### EXERCISE DETAILS
Look through the material for lines with the word "white", and copy each one.

### GIVEN RECORDS
Start of Block
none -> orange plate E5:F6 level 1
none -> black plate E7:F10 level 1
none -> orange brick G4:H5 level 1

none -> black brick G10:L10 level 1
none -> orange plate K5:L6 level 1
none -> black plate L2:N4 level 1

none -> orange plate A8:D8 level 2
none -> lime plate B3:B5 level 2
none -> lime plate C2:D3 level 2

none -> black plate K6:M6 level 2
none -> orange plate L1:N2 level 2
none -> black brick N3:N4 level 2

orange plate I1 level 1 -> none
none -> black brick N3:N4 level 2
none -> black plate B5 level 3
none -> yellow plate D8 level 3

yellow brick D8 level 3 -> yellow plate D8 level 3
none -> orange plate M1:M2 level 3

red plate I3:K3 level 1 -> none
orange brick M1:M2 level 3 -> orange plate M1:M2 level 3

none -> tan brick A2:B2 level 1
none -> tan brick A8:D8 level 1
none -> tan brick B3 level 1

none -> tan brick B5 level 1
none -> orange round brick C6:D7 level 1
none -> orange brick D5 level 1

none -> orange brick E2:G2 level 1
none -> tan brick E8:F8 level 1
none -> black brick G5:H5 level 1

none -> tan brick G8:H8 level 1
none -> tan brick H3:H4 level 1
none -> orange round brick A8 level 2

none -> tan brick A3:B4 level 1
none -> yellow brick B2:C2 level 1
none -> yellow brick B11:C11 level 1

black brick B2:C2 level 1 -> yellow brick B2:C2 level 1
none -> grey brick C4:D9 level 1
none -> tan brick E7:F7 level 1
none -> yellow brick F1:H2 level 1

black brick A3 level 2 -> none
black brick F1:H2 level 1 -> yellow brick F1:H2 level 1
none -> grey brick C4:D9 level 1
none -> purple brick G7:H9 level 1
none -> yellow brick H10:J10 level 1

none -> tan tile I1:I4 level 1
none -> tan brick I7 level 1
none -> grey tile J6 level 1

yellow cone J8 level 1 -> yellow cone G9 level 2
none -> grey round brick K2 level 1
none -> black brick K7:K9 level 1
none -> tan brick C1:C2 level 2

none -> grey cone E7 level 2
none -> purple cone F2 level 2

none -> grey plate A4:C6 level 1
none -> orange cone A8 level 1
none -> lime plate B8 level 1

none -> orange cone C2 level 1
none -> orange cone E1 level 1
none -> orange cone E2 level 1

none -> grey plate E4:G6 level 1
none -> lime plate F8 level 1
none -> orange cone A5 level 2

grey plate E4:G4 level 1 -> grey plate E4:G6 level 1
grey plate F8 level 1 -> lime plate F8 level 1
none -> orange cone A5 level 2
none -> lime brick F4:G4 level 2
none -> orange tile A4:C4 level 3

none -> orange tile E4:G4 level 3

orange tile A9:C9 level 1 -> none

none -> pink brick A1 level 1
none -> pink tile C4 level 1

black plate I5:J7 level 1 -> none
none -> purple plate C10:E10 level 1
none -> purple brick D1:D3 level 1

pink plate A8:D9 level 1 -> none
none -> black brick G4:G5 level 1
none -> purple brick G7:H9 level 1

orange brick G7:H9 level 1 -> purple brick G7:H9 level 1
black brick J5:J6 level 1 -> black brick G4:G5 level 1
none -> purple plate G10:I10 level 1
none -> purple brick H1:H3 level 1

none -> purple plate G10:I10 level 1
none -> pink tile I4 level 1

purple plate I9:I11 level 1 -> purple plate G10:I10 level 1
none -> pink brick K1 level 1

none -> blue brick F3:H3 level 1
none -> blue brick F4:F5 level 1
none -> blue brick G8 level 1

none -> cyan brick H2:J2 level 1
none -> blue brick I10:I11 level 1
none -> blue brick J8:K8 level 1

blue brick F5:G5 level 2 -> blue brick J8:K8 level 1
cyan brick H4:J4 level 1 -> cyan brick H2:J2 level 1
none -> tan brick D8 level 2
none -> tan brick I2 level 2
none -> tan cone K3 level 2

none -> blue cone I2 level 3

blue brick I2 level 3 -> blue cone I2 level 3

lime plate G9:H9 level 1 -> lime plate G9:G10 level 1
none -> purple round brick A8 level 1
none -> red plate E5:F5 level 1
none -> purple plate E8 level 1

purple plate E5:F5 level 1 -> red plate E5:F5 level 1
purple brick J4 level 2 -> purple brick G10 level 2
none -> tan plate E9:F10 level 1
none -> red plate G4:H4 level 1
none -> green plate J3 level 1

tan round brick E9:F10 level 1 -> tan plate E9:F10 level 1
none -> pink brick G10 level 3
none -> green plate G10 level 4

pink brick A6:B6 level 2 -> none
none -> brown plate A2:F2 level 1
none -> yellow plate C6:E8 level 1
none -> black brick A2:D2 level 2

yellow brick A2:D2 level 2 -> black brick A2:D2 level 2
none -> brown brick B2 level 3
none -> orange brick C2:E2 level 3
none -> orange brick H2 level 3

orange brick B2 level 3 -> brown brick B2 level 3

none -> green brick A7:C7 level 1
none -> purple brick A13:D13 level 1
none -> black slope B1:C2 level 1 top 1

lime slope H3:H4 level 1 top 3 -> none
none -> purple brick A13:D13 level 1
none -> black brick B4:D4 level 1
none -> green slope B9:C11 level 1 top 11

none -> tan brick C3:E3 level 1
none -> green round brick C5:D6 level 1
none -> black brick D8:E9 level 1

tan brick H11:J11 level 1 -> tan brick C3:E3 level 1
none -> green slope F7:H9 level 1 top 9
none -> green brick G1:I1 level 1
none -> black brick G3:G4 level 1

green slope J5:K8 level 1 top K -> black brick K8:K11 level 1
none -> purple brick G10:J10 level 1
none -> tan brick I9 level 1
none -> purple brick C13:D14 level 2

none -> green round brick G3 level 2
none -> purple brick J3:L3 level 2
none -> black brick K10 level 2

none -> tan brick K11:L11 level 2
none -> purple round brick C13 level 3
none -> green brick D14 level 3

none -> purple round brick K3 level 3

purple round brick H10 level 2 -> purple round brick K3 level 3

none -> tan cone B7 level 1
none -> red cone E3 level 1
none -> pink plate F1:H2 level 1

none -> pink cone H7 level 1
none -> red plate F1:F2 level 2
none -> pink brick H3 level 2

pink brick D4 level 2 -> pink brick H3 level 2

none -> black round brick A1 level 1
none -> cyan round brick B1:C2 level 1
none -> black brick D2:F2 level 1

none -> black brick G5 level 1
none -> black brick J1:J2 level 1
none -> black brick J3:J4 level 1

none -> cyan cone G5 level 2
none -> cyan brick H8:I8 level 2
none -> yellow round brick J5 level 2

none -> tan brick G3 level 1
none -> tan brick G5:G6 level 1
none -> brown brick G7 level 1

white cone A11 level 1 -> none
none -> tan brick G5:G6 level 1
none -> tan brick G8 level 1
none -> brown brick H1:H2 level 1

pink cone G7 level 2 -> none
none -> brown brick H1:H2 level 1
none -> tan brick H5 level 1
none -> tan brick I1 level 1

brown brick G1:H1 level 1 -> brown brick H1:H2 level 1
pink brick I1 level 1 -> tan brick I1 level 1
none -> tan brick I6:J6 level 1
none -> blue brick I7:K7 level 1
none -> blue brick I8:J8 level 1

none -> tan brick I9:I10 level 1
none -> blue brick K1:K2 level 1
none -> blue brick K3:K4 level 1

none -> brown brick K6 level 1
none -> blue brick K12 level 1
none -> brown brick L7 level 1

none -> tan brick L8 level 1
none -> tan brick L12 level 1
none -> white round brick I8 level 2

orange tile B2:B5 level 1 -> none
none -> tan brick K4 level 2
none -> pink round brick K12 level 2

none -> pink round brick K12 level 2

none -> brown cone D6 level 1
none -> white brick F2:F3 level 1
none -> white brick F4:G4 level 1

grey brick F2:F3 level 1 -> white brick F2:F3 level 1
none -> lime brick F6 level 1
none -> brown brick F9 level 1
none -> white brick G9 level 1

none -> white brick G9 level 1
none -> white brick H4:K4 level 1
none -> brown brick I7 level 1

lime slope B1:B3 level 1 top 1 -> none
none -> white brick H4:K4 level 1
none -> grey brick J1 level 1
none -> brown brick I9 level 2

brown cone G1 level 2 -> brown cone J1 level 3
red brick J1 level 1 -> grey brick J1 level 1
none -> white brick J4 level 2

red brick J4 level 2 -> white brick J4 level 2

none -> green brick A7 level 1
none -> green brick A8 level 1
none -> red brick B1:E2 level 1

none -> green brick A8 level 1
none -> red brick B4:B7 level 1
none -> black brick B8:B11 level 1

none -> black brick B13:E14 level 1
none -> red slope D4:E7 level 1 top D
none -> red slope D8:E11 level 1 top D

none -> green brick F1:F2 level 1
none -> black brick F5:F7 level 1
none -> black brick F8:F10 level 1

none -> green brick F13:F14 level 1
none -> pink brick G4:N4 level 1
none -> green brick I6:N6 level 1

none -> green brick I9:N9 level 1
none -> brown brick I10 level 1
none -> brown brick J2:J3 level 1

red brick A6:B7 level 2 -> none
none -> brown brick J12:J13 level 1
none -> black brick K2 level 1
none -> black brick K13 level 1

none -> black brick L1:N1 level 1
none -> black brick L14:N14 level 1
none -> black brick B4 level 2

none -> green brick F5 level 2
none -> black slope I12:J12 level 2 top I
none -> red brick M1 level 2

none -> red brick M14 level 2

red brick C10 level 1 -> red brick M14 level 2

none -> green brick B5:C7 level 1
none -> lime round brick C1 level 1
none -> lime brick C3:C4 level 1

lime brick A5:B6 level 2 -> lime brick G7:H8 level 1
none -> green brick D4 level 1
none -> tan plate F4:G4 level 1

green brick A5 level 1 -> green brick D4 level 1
End of Block
### REPLY
white cone A11 level 1 -> none
none -> white round brick I8 level 2
none -> white brick F2:F3 level 1
none -> white brick F4:G4 level 1
grey brick F2:F3 level 1 -> white brick F2:F3 level 1
none -> white brick G9 level 1
none -> white brick G9 level 1
none -> white brick H4:K4 level 1
none -> white brick H4:K4 level 1
none -> white brick J4 level 2
red brick J4 level 2 -> white brick J4 level 2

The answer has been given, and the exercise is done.